*** Recorded data ***

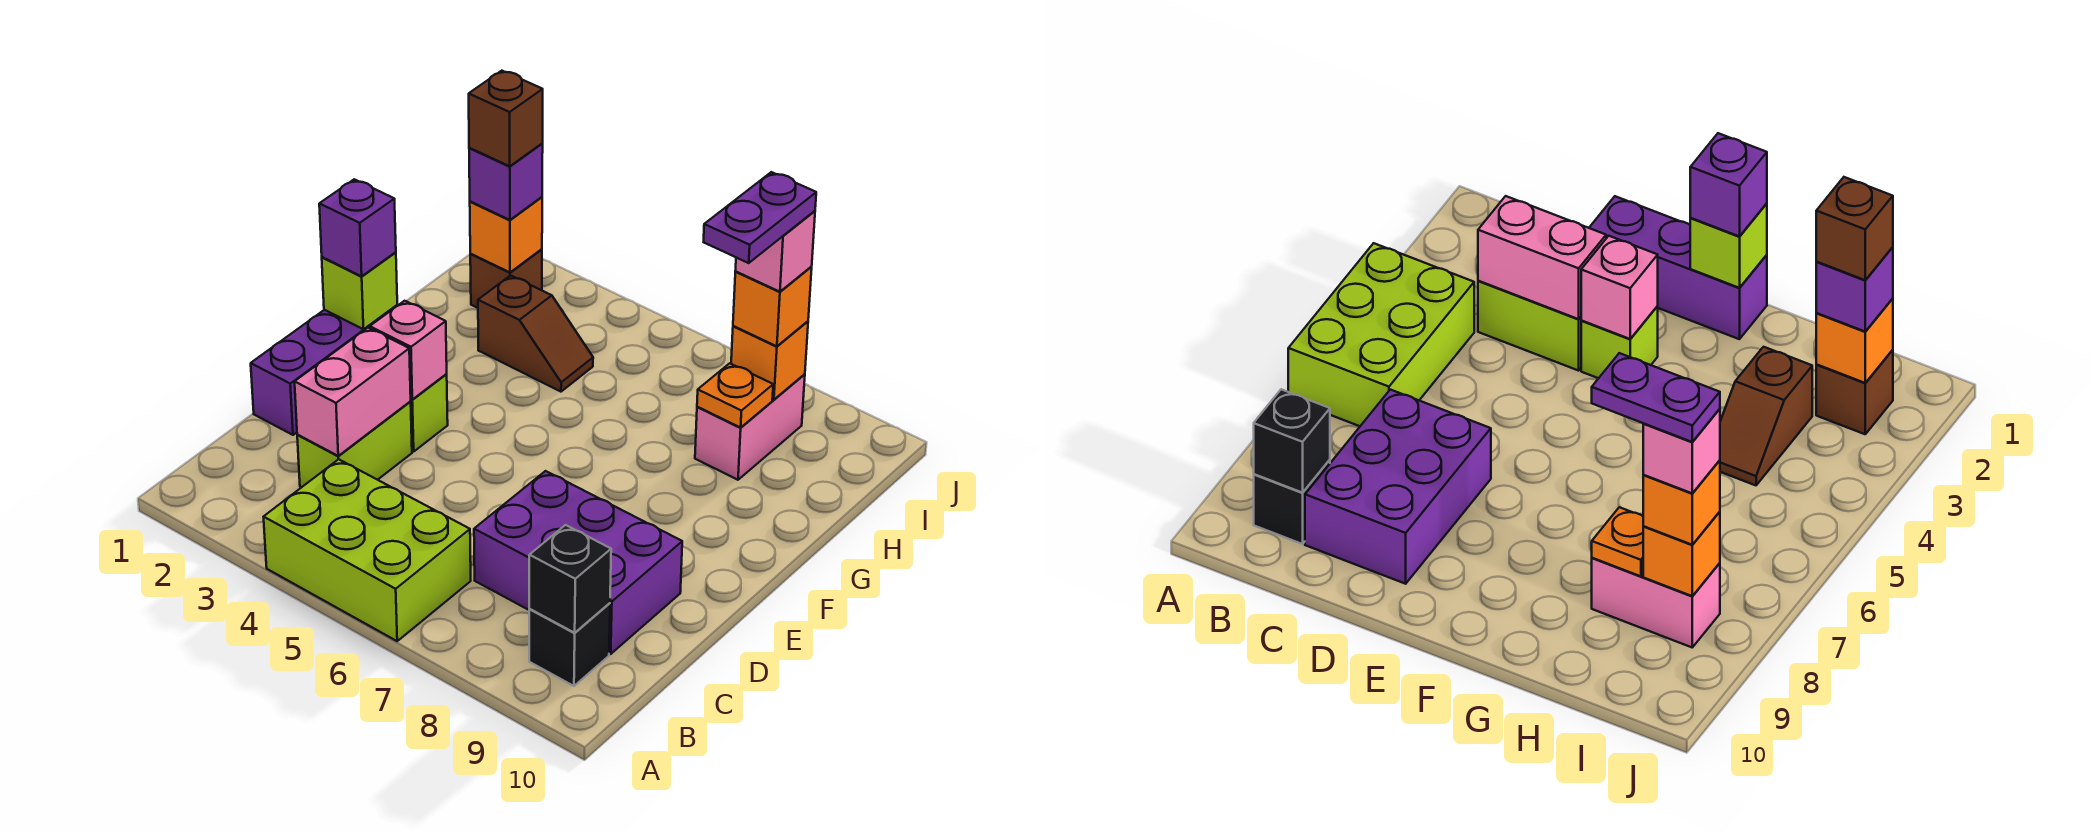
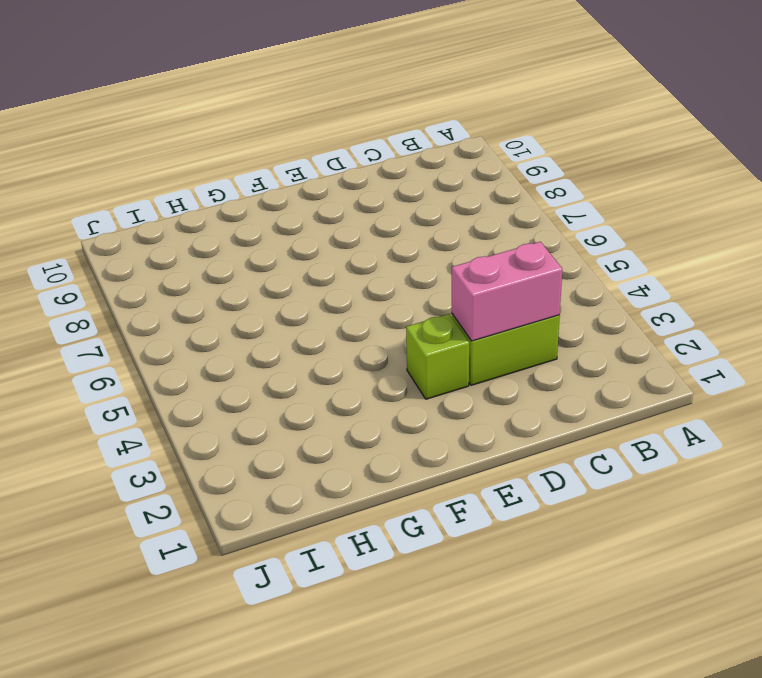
none -> lime brick A4:B6 level 1
none -> black brick B9 level 1
none -> purple brick C7:D9 level 1

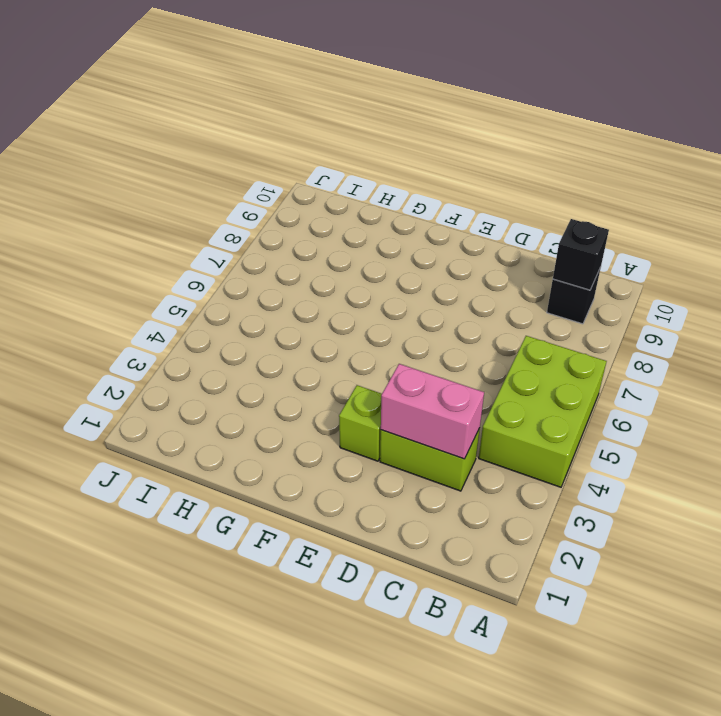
none -> purple brick C7:D9 level 1
none -> purple brick D1:F1 level 1
none -> brown slope H3:H4 level 1 top 3

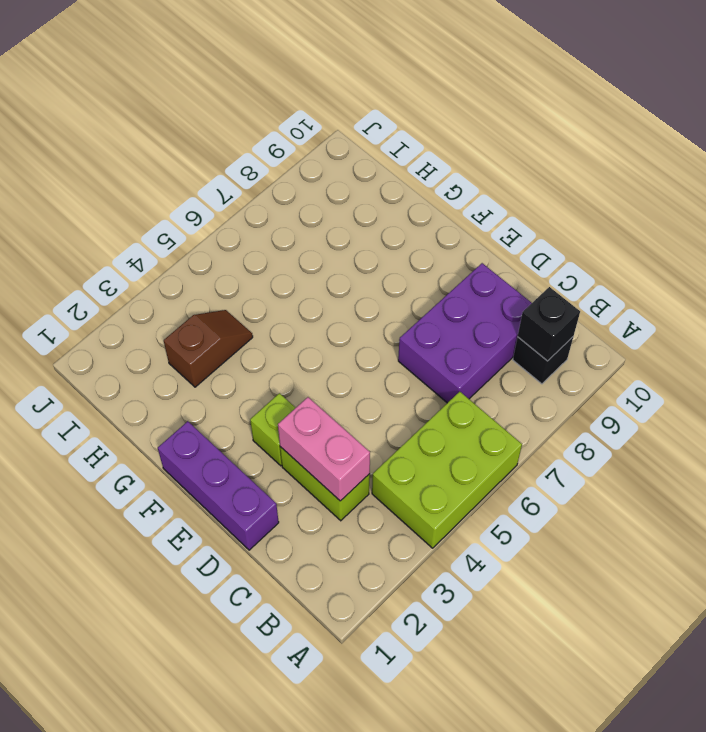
none -> pink brick H8:I8 level 1
none -> brown brick I2 level 1
none -> pink brick E3 level 2

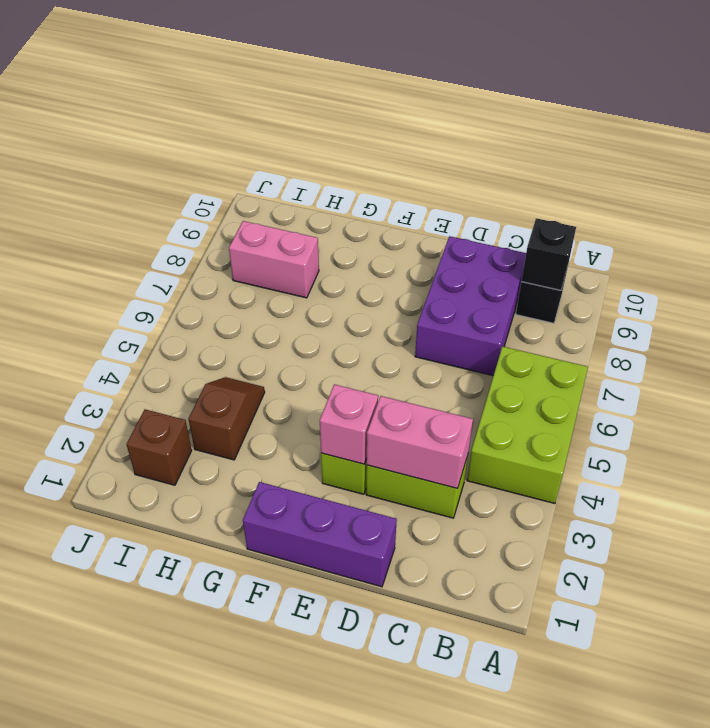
none -> lime brick F1 level 2
none -> orange plate H8 level 2
none -> orange brick I2 level 2

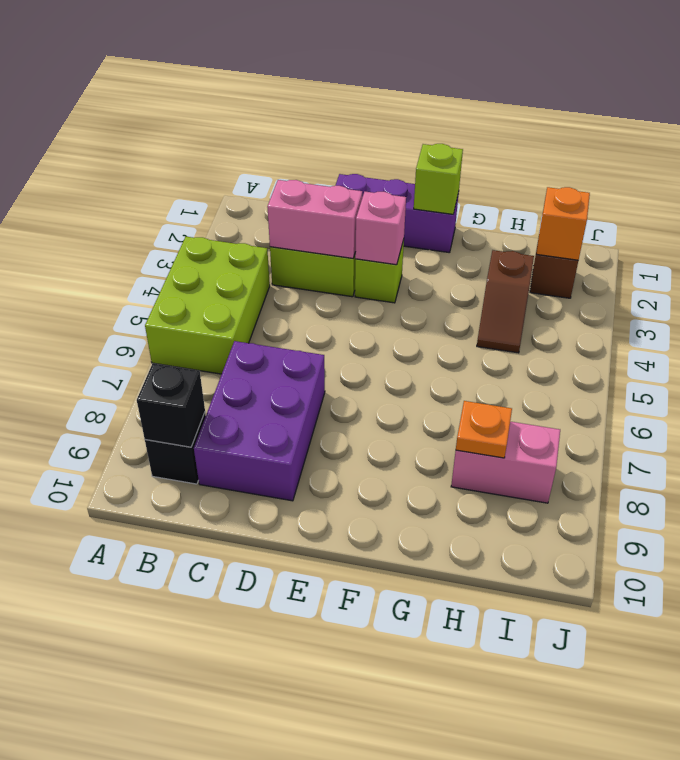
none -> orange brick I8 level 2
none -> purple brick F1 level 3
none -> purple brick I2 level 3

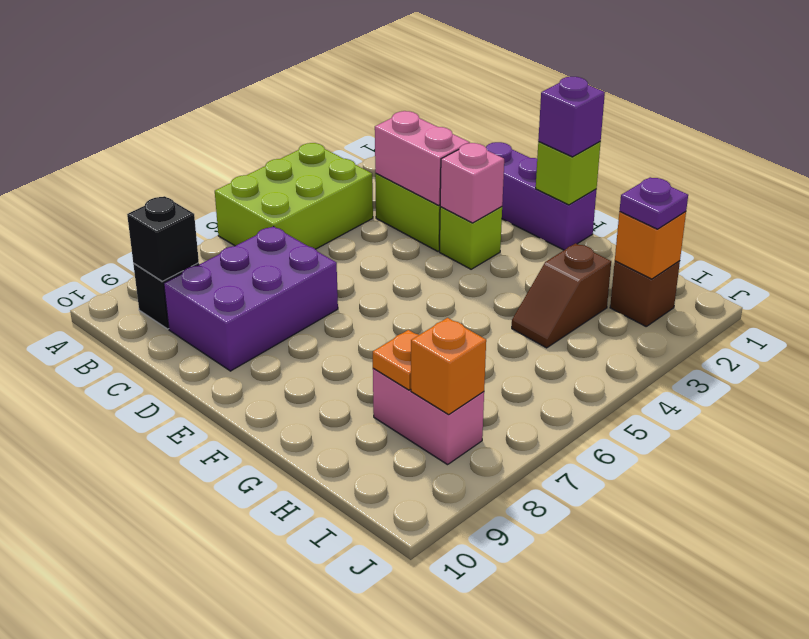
purple plate I2 level 3 -> purple brick I2 level 3
none -> orange brick I8 level 3
none -> brown brick I2 level 4
none -> pink brick I8 level 4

*** End of Recorded data ***

= What to do =
Scan the records above. Return every line with "plate" in it.

= Task response =
none -> orange plate H8 level 2
purple plate I2 level 3 -> purple brick I2 level 3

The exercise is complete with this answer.